** begin **

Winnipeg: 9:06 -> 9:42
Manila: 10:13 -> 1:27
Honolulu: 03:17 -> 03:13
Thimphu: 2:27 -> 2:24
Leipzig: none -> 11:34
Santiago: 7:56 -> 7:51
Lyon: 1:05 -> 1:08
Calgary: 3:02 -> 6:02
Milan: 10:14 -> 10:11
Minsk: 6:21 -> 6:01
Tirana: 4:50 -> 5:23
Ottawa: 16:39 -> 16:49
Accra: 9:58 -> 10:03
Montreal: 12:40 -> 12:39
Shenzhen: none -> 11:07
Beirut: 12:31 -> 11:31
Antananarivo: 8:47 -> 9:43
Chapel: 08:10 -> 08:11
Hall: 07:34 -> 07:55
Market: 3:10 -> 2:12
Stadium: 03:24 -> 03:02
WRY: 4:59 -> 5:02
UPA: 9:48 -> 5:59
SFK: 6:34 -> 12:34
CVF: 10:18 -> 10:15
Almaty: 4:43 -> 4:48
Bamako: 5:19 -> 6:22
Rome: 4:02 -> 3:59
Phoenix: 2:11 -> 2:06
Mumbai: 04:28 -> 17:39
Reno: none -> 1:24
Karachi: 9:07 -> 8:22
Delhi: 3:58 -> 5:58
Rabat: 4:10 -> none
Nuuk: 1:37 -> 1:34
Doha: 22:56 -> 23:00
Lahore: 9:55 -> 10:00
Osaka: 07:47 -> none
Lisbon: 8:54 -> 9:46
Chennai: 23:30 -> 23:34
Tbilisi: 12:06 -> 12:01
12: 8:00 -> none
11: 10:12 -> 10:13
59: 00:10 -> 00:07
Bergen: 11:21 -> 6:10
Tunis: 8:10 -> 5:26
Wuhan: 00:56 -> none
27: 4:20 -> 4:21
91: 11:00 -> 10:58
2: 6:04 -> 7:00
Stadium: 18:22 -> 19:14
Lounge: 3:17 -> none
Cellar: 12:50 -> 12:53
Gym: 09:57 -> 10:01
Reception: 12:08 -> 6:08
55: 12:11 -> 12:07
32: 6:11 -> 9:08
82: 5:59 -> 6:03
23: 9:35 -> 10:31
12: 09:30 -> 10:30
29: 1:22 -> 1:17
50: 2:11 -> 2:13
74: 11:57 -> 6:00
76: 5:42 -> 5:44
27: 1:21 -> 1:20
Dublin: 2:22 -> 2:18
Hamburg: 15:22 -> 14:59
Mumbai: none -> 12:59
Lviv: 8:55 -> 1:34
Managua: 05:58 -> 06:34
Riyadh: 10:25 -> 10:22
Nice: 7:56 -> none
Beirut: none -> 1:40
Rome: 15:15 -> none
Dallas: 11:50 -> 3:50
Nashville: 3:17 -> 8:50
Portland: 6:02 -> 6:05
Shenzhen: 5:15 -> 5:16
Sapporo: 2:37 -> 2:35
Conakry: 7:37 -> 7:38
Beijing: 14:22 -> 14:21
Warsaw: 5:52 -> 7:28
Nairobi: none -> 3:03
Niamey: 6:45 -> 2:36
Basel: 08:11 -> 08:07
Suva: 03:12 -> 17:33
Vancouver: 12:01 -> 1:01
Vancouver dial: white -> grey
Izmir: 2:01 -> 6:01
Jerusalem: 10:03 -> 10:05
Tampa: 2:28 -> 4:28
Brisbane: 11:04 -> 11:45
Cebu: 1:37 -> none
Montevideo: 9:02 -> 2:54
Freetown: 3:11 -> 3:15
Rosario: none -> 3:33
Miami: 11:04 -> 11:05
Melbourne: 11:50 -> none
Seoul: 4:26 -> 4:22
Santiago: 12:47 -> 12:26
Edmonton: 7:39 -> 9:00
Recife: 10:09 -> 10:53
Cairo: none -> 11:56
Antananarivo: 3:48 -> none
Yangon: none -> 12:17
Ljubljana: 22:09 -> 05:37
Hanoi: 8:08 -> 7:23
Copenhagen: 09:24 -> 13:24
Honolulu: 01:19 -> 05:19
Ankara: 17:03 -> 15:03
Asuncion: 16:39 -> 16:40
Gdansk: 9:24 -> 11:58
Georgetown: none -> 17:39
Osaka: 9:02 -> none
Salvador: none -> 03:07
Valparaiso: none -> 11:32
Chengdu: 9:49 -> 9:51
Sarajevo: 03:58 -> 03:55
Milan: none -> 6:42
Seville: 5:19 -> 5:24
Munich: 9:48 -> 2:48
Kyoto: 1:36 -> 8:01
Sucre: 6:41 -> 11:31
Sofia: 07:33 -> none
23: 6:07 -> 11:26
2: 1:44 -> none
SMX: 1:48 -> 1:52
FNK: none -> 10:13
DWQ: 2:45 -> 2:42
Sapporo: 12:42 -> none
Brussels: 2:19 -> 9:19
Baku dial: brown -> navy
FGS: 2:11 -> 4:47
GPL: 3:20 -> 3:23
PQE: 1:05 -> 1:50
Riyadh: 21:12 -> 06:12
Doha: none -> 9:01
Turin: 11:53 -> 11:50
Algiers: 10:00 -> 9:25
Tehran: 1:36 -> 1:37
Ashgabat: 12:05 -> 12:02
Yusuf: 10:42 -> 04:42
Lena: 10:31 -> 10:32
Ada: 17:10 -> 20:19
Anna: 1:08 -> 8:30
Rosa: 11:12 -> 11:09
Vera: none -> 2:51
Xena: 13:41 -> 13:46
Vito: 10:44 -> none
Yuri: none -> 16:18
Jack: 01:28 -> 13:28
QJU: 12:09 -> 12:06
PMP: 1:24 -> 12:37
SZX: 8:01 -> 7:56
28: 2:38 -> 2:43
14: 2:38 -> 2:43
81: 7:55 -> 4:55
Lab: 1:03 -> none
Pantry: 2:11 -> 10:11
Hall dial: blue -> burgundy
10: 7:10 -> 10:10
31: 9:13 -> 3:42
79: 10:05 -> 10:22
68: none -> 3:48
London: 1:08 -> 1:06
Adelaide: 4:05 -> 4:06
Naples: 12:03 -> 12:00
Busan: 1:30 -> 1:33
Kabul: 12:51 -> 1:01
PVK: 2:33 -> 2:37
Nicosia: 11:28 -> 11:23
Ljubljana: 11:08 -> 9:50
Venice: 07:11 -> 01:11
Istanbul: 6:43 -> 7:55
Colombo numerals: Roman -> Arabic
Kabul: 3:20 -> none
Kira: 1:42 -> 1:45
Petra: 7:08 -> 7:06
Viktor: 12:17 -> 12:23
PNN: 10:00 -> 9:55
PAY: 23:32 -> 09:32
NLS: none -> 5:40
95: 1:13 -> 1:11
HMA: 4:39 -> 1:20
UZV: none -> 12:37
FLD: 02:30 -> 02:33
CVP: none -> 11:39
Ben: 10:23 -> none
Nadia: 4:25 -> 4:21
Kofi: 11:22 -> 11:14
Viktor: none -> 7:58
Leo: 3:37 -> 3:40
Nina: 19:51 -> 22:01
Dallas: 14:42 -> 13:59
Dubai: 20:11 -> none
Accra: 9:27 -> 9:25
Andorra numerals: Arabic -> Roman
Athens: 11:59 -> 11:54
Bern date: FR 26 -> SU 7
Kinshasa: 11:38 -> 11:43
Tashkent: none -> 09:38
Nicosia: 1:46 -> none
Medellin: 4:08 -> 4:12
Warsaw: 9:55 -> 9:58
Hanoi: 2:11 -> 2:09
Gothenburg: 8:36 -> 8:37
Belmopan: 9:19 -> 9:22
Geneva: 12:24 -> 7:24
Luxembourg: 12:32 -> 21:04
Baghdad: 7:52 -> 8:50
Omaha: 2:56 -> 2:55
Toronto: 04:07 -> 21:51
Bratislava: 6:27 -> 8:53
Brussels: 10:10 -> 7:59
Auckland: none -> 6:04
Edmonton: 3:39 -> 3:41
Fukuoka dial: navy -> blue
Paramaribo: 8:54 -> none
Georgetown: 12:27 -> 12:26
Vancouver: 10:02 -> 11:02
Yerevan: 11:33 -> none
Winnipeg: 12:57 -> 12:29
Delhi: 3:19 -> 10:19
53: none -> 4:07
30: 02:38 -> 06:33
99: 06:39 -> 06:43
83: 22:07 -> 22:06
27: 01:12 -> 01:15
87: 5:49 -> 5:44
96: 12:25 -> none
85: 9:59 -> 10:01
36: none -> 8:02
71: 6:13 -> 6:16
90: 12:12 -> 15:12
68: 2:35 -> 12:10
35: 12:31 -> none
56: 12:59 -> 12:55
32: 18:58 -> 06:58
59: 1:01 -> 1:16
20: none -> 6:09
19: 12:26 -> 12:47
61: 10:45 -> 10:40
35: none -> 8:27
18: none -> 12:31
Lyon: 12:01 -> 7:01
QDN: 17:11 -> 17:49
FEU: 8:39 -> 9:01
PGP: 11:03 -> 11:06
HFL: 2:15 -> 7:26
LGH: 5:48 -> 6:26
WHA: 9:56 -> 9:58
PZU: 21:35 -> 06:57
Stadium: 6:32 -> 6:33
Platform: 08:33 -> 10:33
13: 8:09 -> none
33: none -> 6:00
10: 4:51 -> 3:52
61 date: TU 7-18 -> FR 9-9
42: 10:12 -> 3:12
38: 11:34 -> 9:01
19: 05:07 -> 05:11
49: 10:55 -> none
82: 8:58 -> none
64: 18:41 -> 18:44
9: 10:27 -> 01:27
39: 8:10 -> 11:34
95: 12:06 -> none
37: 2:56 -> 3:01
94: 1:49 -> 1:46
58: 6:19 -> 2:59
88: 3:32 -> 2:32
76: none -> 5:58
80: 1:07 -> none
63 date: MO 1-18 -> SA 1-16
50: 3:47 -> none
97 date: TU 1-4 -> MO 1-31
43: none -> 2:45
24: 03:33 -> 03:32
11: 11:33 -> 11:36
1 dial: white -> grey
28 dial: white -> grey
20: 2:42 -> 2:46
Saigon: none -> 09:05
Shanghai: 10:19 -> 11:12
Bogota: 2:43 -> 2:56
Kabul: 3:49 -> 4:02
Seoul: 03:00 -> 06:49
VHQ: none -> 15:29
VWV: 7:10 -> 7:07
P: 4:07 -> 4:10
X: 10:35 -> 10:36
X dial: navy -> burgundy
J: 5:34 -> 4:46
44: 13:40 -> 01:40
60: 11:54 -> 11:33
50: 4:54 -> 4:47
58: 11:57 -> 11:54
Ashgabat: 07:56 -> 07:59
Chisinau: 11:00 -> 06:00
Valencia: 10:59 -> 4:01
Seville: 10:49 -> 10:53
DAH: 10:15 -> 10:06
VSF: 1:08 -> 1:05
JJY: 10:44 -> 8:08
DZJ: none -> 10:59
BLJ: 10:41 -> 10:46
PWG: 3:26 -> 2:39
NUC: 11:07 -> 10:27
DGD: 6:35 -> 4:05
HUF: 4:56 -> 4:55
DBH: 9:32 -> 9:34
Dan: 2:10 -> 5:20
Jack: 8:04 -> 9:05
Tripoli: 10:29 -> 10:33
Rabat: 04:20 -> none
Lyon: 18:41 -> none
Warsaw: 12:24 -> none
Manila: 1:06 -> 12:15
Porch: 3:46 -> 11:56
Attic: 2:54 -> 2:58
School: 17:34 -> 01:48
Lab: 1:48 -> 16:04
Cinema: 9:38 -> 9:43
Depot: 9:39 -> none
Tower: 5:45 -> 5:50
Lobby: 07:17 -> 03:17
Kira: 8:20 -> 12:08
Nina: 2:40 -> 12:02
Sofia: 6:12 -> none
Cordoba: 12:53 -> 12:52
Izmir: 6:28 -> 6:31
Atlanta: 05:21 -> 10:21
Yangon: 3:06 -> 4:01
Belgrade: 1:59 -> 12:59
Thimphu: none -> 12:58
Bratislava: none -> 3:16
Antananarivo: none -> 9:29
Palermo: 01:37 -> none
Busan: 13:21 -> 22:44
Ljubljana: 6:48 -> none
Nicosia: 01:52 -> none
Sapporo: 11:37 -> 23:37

** end **

Given problem - Retype the material exactly, beginning with its first line and continuing through the line that contains "Sapporo: 2:37 -> 2:35".

Finished answer -
Winnipeg: 9:06 -> 9:42
Manila: 10:13 -> 1:27
Honolulu: 03:17 -> 03:13
Thimphu: 2:27 -> 2:24
Leipzig: none -> 11:34
Santiago: 7:56 -> 7:51
Lyon: 1:05 -> 1:08
Calgary: 3:02 -> 6:02
Milan: 10:14 -> 10:11
Minsk: 6:21 -> 6:01
Tirana: 4:50 -> 5:23
Ottawa: 16:39 -> 16:49
Accra: 9:58 -> 10:03
Montreal: 12:40 -> 12:39
Shenzhen: none -> 11:07
Beirut: 12:31 -> 11:31
Antananarivo: 8:47 -> 9:43
Chapel: 08:10 -> 08:11
Hall: 07:34 -> 07:55
Market: 3:10 -> 2:12
Stadium: 03:24 -> 03:02
WRY: 4:59 -> 5:02
UPA: 9:48 -> 5:59
SFK: 6:34 -> 12:34
CVF: 10:18 -> 10:15
Almaty: 4:43 -> 4:48
Bamako: 5:19 -> 6:22
Rome: 4:02 -> 3:59
Phoenix: 2:11 -> 2:06
Mumbai: 04:28 -> 17:39
Reno: none -> 1:24
Karachi: 9:07 -> 8:22
Delhi: 3:58 -> 5:58
Rabat: 4:10 -> none
Nuuk: 1:37 -> 1:34
Doha: 22:56 -> 23:00
Lahore: 9:55 -> 10:00
Osaka: 07:47 -> none
Lisbon: 8:54 -> 9:46
Chennai: 23:30 -> 23:34
Tbilisi: 12:06 -> 12:01
12: 8:00 -> none
11: 10:12 -> 10:13
59: 00:10 -> 00:07
Bergen: 11:21 -> 6:10
Tunis: 8:10 -> 5:26
Wuhan: 00:56 -> none
27: 4:20 -> 4:21
91: 11:00 -> 10:58
2: 6:04 -> 7:00
Stadium: 18:22 -> 19:14
Lounge: 3:17 -> none
Cellar: 12:50 -> 12:53
Gym: 09:57 -> 10:01
Reception: 12:08 -> 6:08
55: 12:11 -> 12:07
32: 6:11 -> 9:08
82: 5:59 -> 6:03
23: 9:35 -> 10:31
12: 09:30 -> 10:30
29: 1:22 -> 1:17
50: 2:11 -> 2:13
74: 11:57 -> 6:00
76: 5:42 -> 5:44
27: 1:21 -> 1:20
Dublin: 2:22 -> 2:18
Hamburg: 15:22 -> 14:59
Mumbai: none -> 12:59
Lviv: 8:55 -> 1:34
Managua: 05:58 -> 06:34
Riyadh: 10:25 -> 10:22
Nice: 7:56 -> none
Beirut: none -> 1:40
Rome: 15:15 -> none
Dallas: 11:50 -> 3:50
Nashville: 3:17 -> 8:50
Portland: 6:02 -> 6:05
Shenzhen: 5:15 -> 5:16
Sapporo: 2:37 -> 2:35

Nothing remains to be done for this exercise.